▶ _AIM OF THE TASK_: Each line of the data is to be output verbatim, with the images removed.

▶ _PROVIDED MATERIAL_:
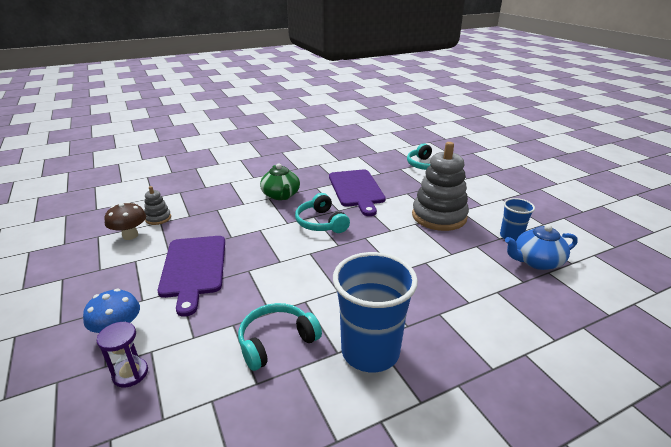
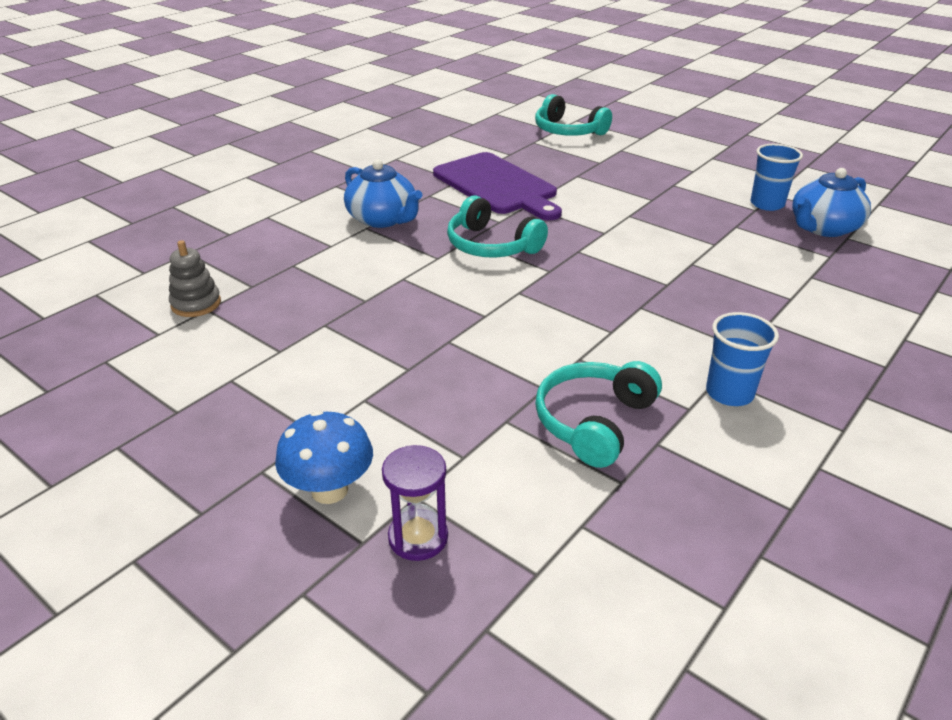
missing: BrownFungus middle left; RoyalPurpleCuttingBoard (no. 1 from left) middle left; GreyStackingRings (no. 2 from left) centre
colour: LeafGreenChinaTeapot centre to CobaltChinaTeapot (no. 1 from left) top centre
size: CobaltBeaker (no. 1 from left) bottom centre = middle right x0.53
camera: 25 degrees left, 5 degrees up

▶ _SOLUTION TO THIS EXERCISE_:
missing: BrownFungus middle left; RoyalPurpleCuttingBoard (no. 1 from left) middle left; GreyStackingRings (no. 2 from left) centre
colour: LeafGreenChinaTeapot centre to CobaltChinaTeapot (no. 1 from left) top centre
size: CobaltBeaker (no. 1 from left) bottom centre = middle right x0.53
camera: 25 degrees left, 5 degrees up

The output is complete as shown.